THE TASK :: Repeat the data word for word, starting at the line containing "at lower center?" and ending at the line containing "Answer: (C)", with both of those lines included.

THE RECORDS ::
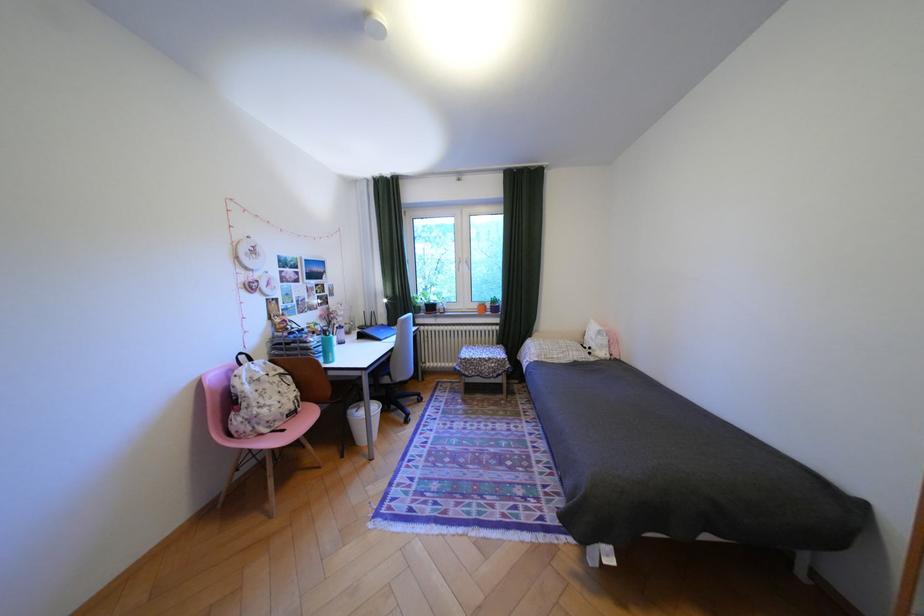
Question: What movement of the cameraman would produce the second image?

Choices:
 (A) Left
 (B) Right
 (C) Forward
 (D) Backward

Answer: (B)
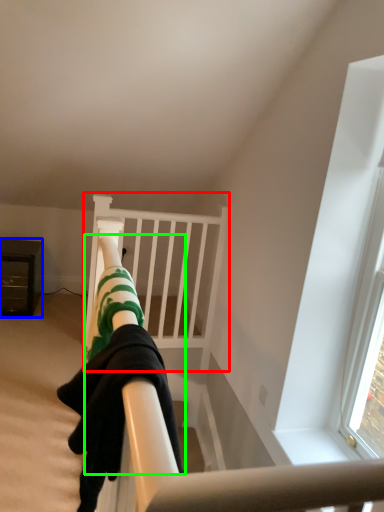
Question: Which is nearer to the bunk bed (highlighted by a red box)? furniture (highlighted by a blue box) or person (highlighted by a green box).

Choices:
 (A) furniture
 (B) person

Answer: (A)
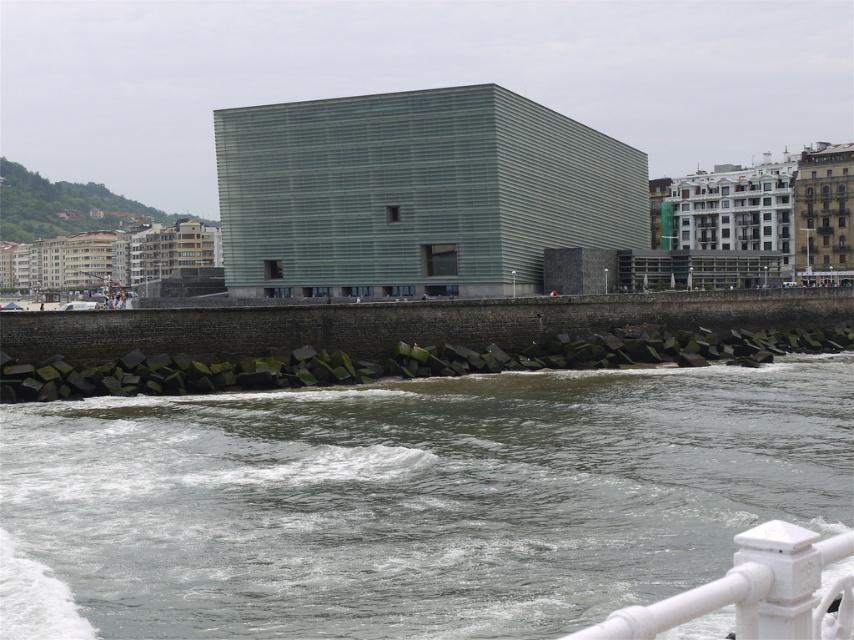
You are standing at the point closest to the building in the image. Which of the two points, point (x=341, y=422) or point (x=787, y=600), is farther away from you?

Point (x=341, y=422) is behind point (x=787, y=600), so it is farther away from you.

You are a maintenance worker tasked with ensuring safety around the waterfront structure. You notice two elements in the scene, the dark gray water at lower center and the white painted metal railing at lower right. Which of these two elements has a greater width?

The dark gray water at lower center has a greater width than the white painted metal railing at lower right according to the description provided.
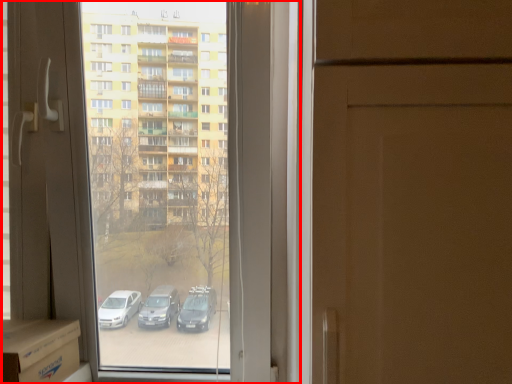
Question: Where is window (annotated by the red box) located in relation to cardboard box in the image?

Choices:
 (A) left
 (B) right

Answer: (B)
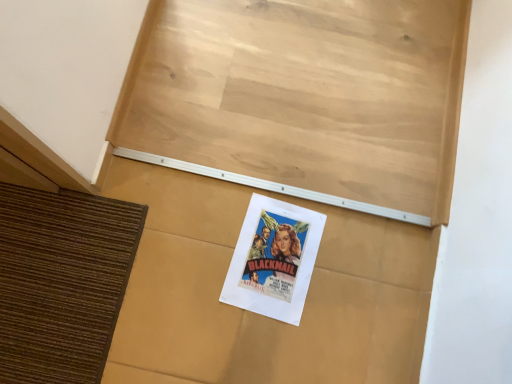
The width and height of the screenshot is (512, 384). In order to click on vacant area situated below white paper poster at center (from a real-world perspective) in this screenshot , I will do `click(214, 226)`.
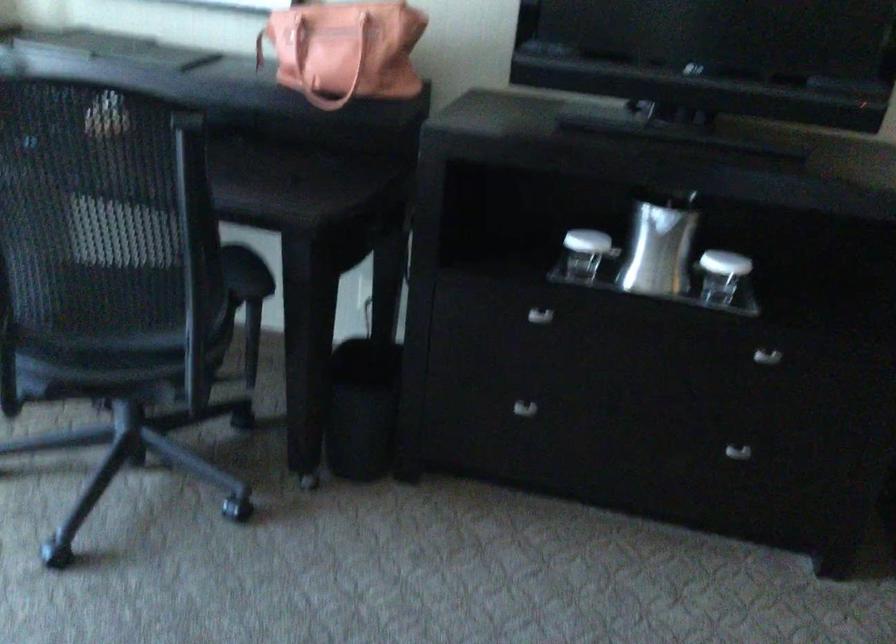
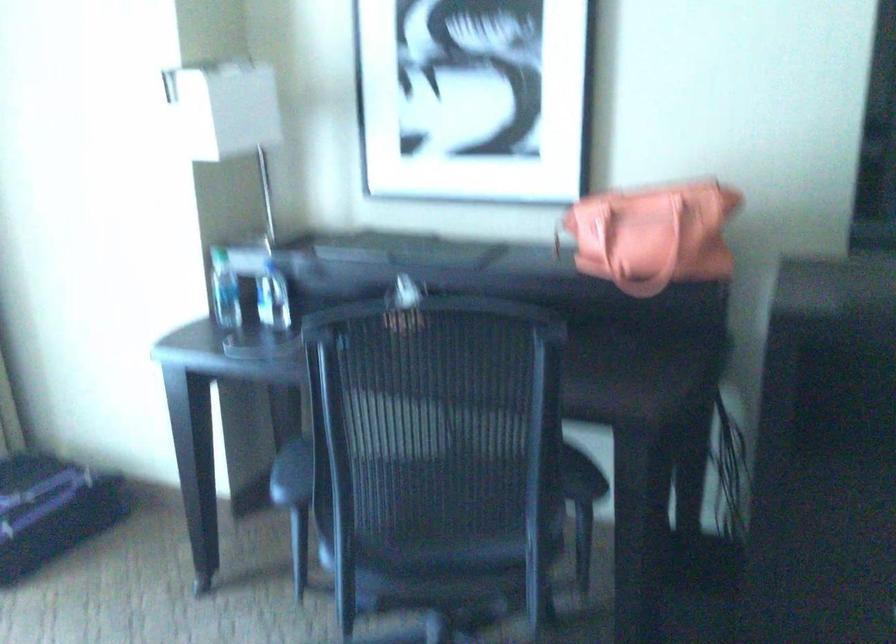
Question: What movement of the cameraman would produce the second image?

Choices:
 (A) Left
 (B) Right
 (C) Forward
 (D) Backward

Answer: (A)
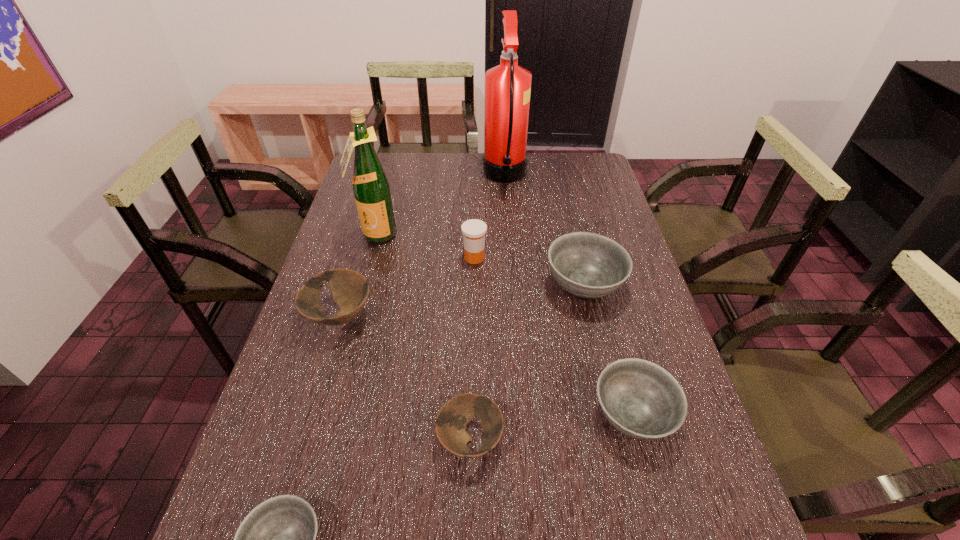
Where is `the third bowl from right to left`? This screenshot has width=960, height=540. the third bowl from right to left is located at coordinates (455, 414).

Find the location of `free location located at the spray nozzle of the red fire extinguisher`. free location located at the spray nozzle of the red fire extinguisher is located at coordinates (399, 177).

The width and height of the screenshot is (960, 540). I want to click on blank area located at the spray nozzle of the red fire extinguisher, so click(410, 177).

The height and width of the screenshot is (540, 960). Identify the location of vacant space situated at the spray nozzle of the red fire extinguisher. (383, 177).

Where is `vacant area situated 0.350m on the front-facing side of the second farthest object`? This screenshot has width=960, height=540. vacant area situated 0.350m on the front-facing side of the second farthest object is located at coordinates (348, 337).

You are a GUI agent. You are given a task and a screenshot of the screen. Output one action in this format:
    pyautogui.click(x=<x>, y=<y>)
    Task: Click on the blank space located on the label of the orange medicine
    This screenshot has width=960, height=540.
    Given the screenshot: What is the action you would take?
    pyautogui.click(x=607, y=258)

The height and width of the screenshot is (540, 960). I want to click on free location located 0.110m on the back of the biggest gray bowl, so click(x=572, y=236).

Locate an element on the screen. The width and height of the screenshot is (960, 540). vacant area located 0.260m on the back of the bigger brown bowl is located at coordinates click(365, 233).

Find the location of a particular element. Image resolution: width=960 pixels, height=540 pixels. vacant space located 0.350m on the left of the second nearest gray bowl is located at coordinates (429, 416).

Find the location of a particular element. Image resolution: width=960 pixels, height=540 pixels. vacant region located on the left of the nearer brown bowl is located at coordinates (389, 439).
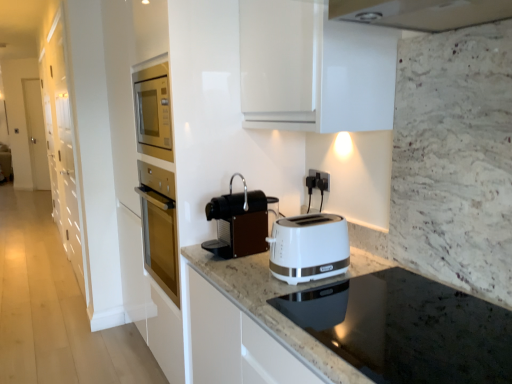
Question: Visually, is white plastic toaster at center positioned to the left or to the right of black plastic electrical outlet at center?

Choices:
 (A) right
 (B) left

Answer: (B)

Question: Considering their positions, is white plastic toaster at center located in front of or behind black plastic electrical outlet at center?

Choices:
 (A) front
 (B) behind

Answer: (A)

Question: Considering the real-world distances, which object is farthest from the black granite countertop at lower center?

Choices:
 (A) brown matte coffee machine at center
 (B) white plastic toaster at center
 (C) black plastic electrical outlet at center
 (D) white glossy cabinet at left

Answer: (D)

Question: Considering the real-world distances, which object is farthest from the white plastic toaster at center?

Choices:
 (A) black granite countertop at lower center
 (B) black plastic electrical outlet at center
 (C) white glossy cabinet at left
 (D) brown matte coffee machine at center

Answer: (C)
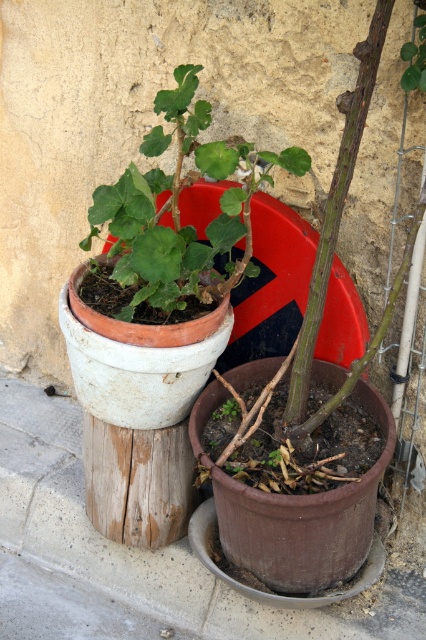
You are standing in front of the two potted plants in the scene. There are two points marked in the image. Point A is at coordinates point (250, 268) and Point B is at point (235, 412). Which point is closer to you?

Point A at point (250, 268) is closer to the camera than point B at point (235, 412).

Based on the photo, you are standing in front of the two potted plants in the scene. You notice a green matte leaf at center and a green matte plant at center. Which object is positioned to the right side?

The green matte leaf at center is positioned to the right of the green matte plant at center.

You are a gardener who wants to water both the green matte leaf at center and the green matte plant at center. Which one should you water first if you want to avoid getting water on the other?

You should water the green matte plant at center first because the green matte leaf at center is located above it. Watering the lower plant first will prevent water from dripping onto the leaf above.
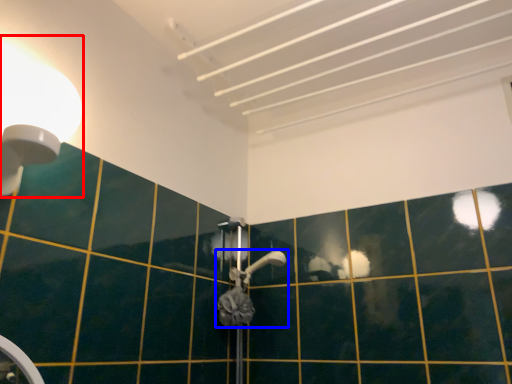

OUTPUT OF THE TASK ::
Question: Considering the real-world distances, which object is farthest from the black granite countertop at lower center?

Choices:
 (A) brown matte coffee machine at center
 (B) white plastic toaster at center
 (C) black plastic electrical outlet at center
 (D) white glossy cabinet at left

Answer: (D)

Question: Considering the real-world distances, which object is farthest from the white plastic toaster at center?

Choices:
 (A) black granite countertop at lower center
 (B) black plastic electrical outlet at center
 (C) white glossy cabinet at left
 (D) brown matte coffee machine at center

Answer: (C)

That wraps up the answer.